Work required » Please restate the listing below in full, word for word.

Extracted data »
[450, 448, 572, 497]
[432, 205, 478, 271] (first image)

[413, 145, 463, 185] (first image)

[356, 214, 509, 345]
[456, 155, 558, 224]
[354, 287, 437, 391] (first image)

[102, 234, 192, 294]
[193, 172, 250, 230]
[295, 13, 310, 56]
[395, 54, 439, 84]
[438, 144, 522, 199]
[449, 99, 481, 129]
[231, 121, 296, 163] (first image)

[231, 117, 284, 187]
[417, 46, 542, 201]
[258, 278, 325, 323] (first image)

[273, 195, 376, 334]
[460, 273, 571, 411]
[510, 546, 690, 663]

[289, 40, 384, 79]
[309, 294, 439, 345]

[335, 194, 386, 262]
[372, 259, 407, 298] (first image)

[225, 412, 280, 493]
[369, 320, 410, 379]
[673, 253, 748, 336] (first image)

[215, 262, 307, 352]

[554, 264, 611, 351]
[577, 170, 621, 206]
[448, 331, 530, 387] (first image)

Answer to this task »
[450, 448, 572, 497]
[432, 205, 478, 271] (first image)

[413, 145, 463, 185] (first image)

[356, 214, 509, 345]
[456, 155, 558, 224]
[354, 287, 437, 391] (first image)

[102, 234, 192, 294]
[193, 172, 250, 230]
[295, 13, 310, 56]
[395, 54, 439, 84]
[438, 144, 522, 199]
[449, 99, 481, 129]
[231, 121, 296, 163] (first image)

[231, 117, 284, 187]
[417, 46, 542, 201]
[258, 278, 325, 323] (first image)

[273, 195, 376, 334]
[460, 273, 571, 411]
[510, 546, 690, 663]

[289, 40, 384, 79]
[309, 294, 439, 345]

[335, 194, 386, 262]
[372, 259, 407, 298] (first image)

[225, 412, 280, 493]
[369, 320, 410, 379]
[673, 253, 748, 336] (first image)

[215, 262, 307, 352]

[554, 264, 611, 351]
[577, 170, 621, 206]
[448, 331, 530, 387] (first image)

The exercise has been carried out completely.